## Data extract
= = = = =

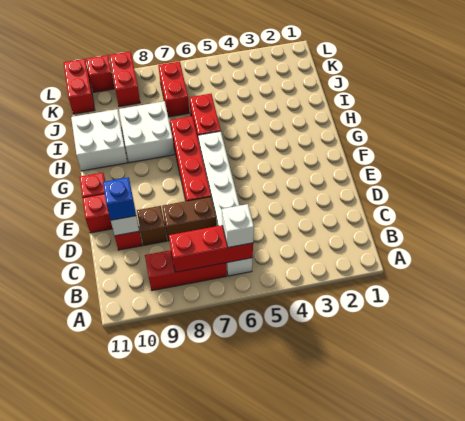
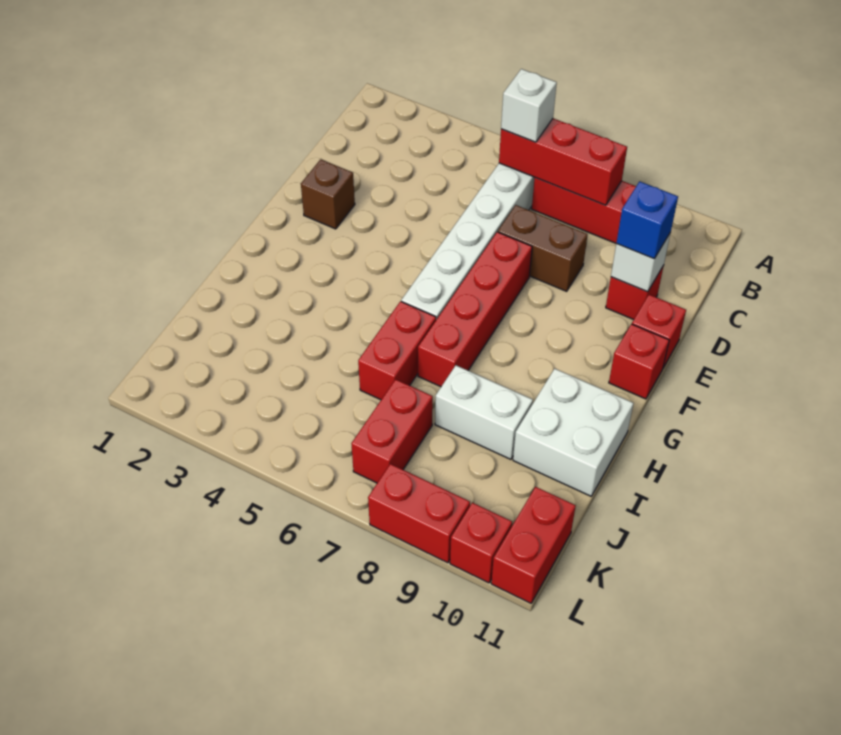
brown brick D9 level 1 -> brown brick E2 level 1
white brick H8:I9 level 1 -> white brick I8:I9 level 1
red brick K9:L9 level 1 -> red brick L8:L9 level 1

= = = = =

## What to produce
One exact copy of the data is required, and it should hold no pictures.

## Final answer
brown brick D9 level 1 -> brown brick E2 level 1
white brick H8:I9 level 1 -> white brick I8:I9 level 1
red brick K9:L9 level 1 -> red brick L8:L9 level 1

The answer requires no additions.